YOUR TASK:
Each record below is to be output unchanged, and any picture is to be dropped.

Data extracted from a collection
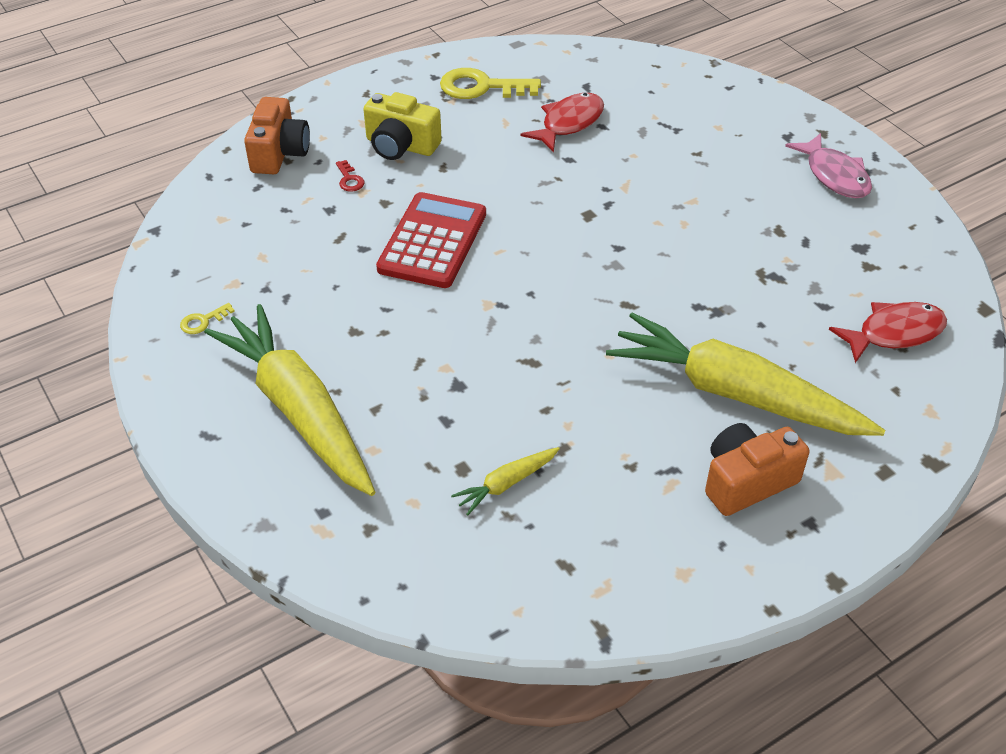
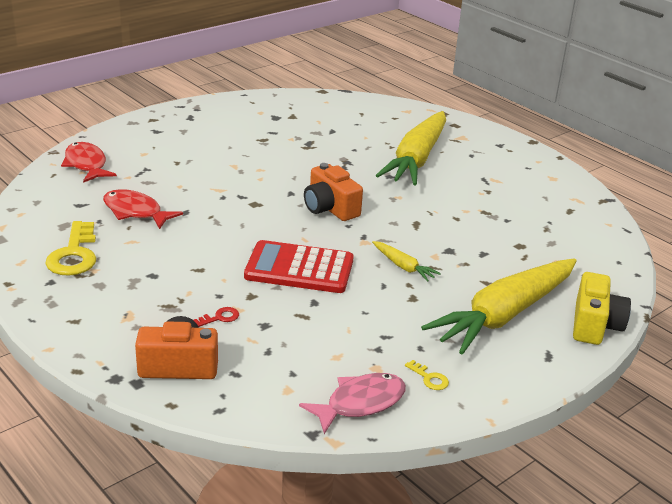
camera: 100 degrees left, 15 degrees down
(401, 145) = (166, 293): yellow camera -> yellow camera (594, 325)
(506, 484) = (524, 230): yellow carrot -> yellow carrot (403, 266)
(747, 481) = (481, 159): orange camera -> orange camera (330, 208)
(834, 175) = (202, 119): pink fish -> pink fish (360, 403)
(894, 333) = (350, 114): red fish -> red fish (86, 165)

ANSWER FOR THIS EXERCISE:
camera: 100 degrees left, 15 degrees down
(401, 145) = (166, 293): yellow camera -> yellow camera (594, 325)
(506, 484) = (524, 230): yellow carrot -> yellow carrot (403, 266)
(747, 481) = (481, 159): orange camera -> orange camera (330, 208)
(834, 175) = (202, 119): pink fish -> pink fish (360, 403)
(894, 333) = (350, 114): red fish -> red fish (86, 165)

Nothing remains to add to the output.